=== Section Start ===

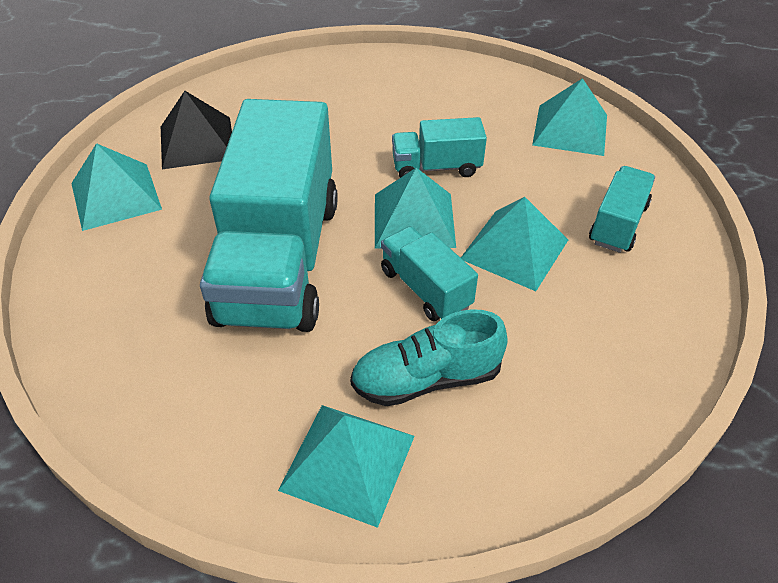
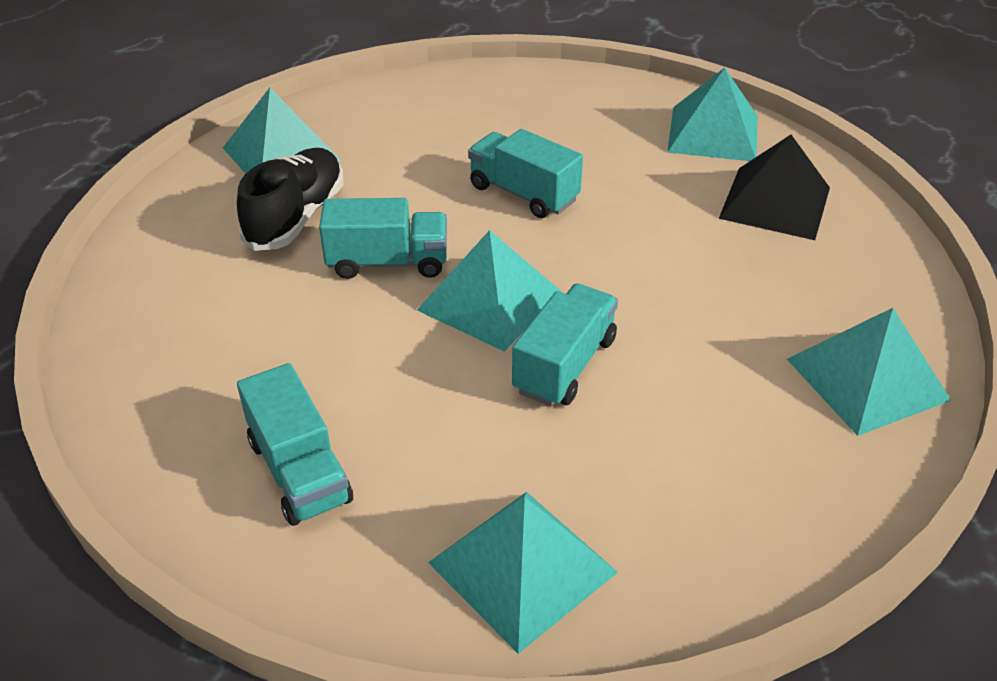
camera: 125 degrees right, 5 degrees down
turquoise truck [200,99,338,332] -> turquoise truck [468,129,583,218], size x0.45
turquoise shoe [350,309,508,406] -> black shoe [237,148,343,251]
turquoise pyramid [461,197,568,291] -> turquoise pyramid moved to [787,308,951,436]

=== Section End ===
=== Section Start ===

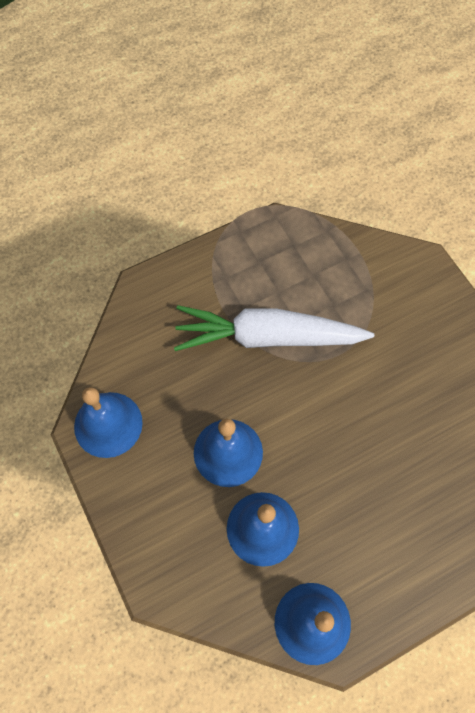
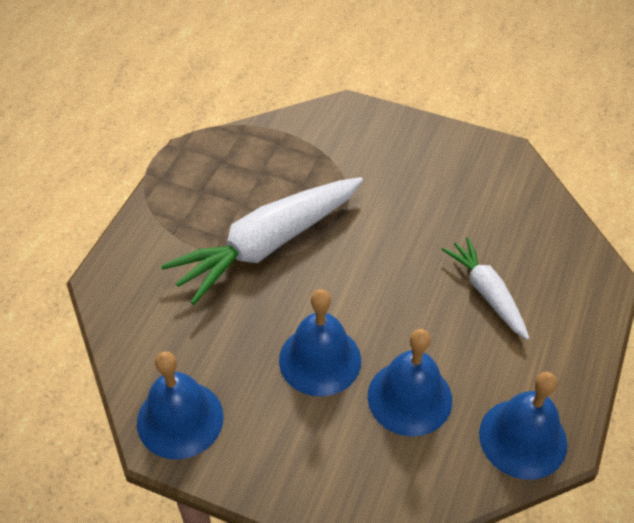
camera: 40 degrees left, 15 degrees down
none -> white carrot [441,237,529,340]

=== Section End ===

ACTIVITY:
Copy out each line of the listing that holds the string "degrees".

TASK SOLUTION:
camera: 125 degrees right, 5 degrees down
camera: 40 degrees left, 15 degrees down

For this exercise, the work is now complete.